__DATA ROWS__
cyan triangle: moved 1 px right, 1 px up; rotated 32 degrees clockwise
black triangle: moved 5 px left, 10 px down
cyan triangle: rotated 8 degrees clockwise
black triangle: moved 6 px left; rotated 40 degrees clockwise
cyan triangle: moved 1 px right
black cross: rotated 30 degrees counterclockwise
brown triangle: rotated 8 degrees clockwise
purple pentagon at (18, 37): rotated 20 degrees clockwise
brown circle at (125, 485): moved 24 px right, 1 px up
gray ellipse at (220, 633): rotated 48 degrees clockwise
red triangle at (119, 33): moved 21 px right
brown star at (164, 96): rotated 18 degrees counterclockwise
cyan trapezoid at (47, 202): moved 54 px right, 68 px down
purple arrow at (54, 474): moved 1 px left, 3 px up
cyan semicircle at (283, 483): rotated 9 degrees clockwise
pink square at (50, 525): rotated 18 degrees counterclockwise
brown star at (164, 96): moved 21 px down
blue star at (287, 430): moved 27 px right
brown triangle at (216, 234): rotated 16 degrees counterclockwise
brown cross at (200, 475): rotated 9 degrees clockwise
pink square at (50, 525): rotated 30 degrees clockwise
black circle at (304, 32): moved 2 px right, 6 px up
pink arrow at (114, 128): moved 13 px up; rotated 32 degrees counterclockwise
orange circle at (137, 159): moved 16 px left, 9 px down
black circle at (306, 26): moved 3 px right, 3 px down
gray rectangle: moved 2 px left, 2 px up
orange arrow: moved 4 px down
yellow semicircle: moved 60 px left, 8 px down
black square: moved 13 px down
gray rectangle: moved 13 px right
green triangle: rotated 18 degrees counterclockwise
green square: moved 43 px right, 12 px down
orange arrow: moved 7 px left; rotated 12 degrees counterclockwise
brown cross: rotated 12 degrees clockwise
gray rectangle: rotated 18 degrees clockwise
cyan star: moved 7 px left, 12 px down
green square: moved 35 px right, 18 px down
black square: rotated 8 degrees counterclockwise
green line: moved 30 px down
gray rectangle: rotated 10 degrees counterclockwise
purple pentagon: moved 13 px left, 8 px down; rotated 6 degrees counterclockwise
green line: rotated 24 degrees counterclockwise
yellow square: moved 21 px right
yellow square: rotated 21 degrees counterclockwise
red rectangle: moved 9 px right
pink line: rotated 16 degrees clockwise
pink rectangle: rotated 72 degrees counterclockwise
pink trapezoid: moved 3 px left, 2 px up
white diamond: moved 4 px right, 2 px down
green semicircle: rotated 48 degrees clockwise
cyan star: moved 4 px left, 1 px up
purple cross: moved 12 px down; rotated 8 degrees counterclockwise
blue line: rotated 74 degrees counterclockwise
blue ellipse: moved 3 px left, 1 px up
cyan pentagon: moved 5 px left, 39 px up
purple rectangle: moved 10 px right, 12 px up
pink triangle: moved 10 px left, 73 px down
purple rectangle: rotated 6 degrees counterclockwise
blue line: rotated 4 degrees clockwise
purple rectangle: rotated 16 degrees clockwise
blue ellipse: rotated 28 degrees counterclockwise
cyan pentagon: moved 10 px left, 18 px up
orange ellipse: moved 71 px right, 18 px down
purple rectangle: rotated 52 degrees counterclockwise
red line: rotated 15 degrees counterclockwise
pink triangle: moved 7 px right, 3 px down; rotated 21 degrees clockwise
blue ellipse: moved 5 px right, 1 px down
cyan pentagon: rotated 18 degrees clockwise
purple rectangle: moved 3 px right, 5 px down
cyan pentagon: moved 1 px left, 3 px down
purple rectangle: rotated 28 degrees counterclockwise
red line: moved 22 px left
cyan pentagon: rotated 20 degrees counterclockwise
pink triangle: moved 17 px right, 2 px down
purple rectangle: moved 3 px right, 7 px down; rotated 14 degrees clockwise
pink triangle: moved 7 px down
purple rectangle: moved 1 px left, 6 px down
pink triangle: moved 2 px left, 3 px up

__GIVEN PROBLEM__
Reproduce every line of the listing above verbatim, from the first line through the last.

__RESULT__
cyan triangle: moved 1 px right, 1 px up; rotated 32 degrees clockwise
black triangle: moved 5 px left, 10 px down
cyan triangle: rotated 8 degrees clockwise
black triangle: moved 6 px left; rotated 40 degrees clockwise
cyan triangle: moved 1 px right
black cross: rotated 30 degrees counterclockwise
brown triangle: rotated 8 degrees clockwise
purple pentagon at (18, 37): rotated 20 degrees clockwise
brown circle at (125, 485): moved 24 px right, 1 px up
gray ellipse at (220, 633): rotated 48 degrees clockwise
red triangle at (119, 33): moved 21 px right
brown star at (164, 96): rotated 18 degrees counterclockwise
cyan trapezoid at (47, 202): moved 54 px right, 68 px down
purple arrow at (54, 474): moved 1 px left, 3 px up
cyan semicircle at (283, 483): rotated 9 degrees clockwise
pink square at (50, 525): rotated 18 degrees counterclockwise
brown star at (164, 96): moved 21 px down
blue star at (287, 430): moved 27 px right
brown triangle at (216, 234): rotated 16 degrees counterclockwise
brown cross at (200, 475): rotated 9 degrees clockwise
pink square at (50, 525): rotated 30 degrees clockwise
black circle at (304, 32): moved 2 px right, 6 px up
pink arrow at (114, 128): moved 13 px up; rotated 32 degrees counterclockwise
orange circle at (137, 159): moved 16 px left, 9 px down
black circle at (306, 26): moved 3 px right, 3 px down
gray rectangle: moved 2 px left, 2 px up
orange arrow: moved 4 px down
yellow semicircle: moved 60 px left, 8 px down
black square: moved 13 px down
gray rectangle: moved 13 px right
green triangle: rotated 18 degrees counterclockwise
green square: moved 43 px right, 12 px down
orange arrow: moved 7 px left; rotated 12 degrees counterclockwise
brown cross: rotated 12 degrees clockwise
gray rectangle: rotated 18 degrees clockwise
cyan star: moved 7 px left, 12 px down
green square: moved 35 px right, 18 px down
black square: rotated 8 degrees counterclockwise
green line: moved 30 px down
gray rectangle: rotated 10 degrees counterclockwise
purple pentagon: moved 13 px left, 8 px down; rotated 6 degrees counterclockwise
green line: rotated 24 degrees counterclockwise
yellow square: moved 21 px right
yellow square: rotated 21 degrees counterclockwise
red rectangle: moved 9 px right
pink line: rotated 16 degrees clockwise
pink rectangle: rotated 72 degrees counterclockwise
pink trapezoid: moved 3 px left, 2 px up
white diamond: moved 4 px right, 2 px down
green semicircle: rotated 48 degrees clockwise
cyan star: moved 4 px left, 1 px up
purple cross: moved 12 px down; rotated 8 degrees counterclockwise
blue line: rotated 74 degrees counterclockwise
blue ellipse: moved 3 px left, 1 px up
cyan pentagon: moved 5 px left, 39 px up
purple rectangle: moved 10 px right, 12 px up
pink triangle: moved 10 px left, 73 px down
purple rectangle: rotated 6 degrees counterclockwise
blue line: rotated 4 degrees clockwise
purple rectangle: rotated 16 degrees clockwise
blue ellipse: rotated 28 degrees counterclockwise
cyan pentagon: moved 10 px left, 18 px up
orange ellipse: moved 71 px right, 18 px down
purple rectangle: rotated 52 degrees counterclockwise
red line: rotated 15 degrees counterclockwise
pink triangle: moved 7 px right, 3 px down; rotated 21 degrees clockwise
blue ellipse: moved 5 px right, 1 px down
cyan pentagon: rotated 18 degrees clockwise
purple rectangle: moved 3 px right, 5 px down
cyan pentagon: moved 1 px left, 3 px down
purple rectangle: rotated 28 degrees counterclockwise
red line: moved 22 px left
cyan pentagon: rotated 20 degrees counterclockwise
pink triangle: moved 17 px right, 2 px down
purple rectangle: moved 3 px right, 7 px down; rotated 14 degrees clockwise
pink triangle: moved 7 px down
purple rectangle: moved 1 px left, 6 px down
pink triangle: moved 2 px left, 3 px up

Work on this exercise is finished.